▸ **Data below**:
- Opening Delimiter -
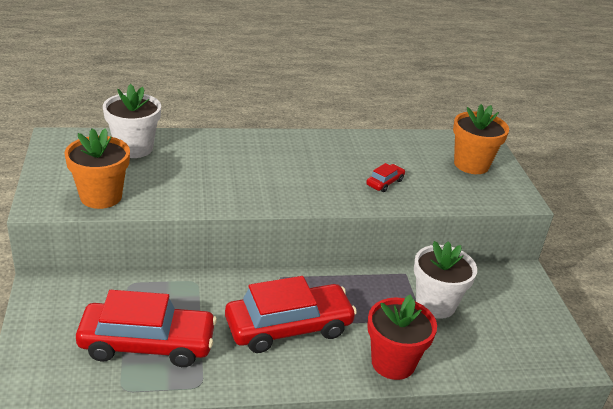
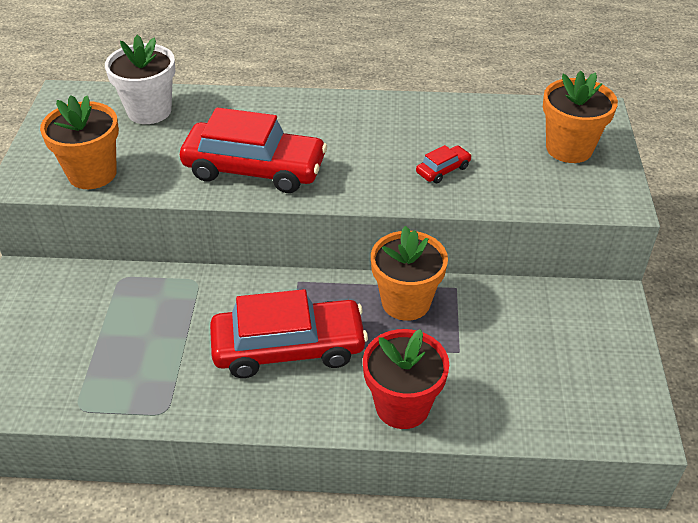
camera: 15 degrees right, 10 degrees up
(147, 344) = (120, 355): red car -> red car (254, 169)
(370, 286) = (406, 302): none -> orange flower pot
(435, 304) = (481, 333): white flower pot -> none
- Closing Delimiter -
▸ **Aim of the task**:
Whenever the string "flower" shows up on a line of the listing, copy that line.

▸ **Answer to this task**:
(370, 286) = (406, 302): none -> orange flower pot
(435, 304) = (481, 333): white flower pot -> none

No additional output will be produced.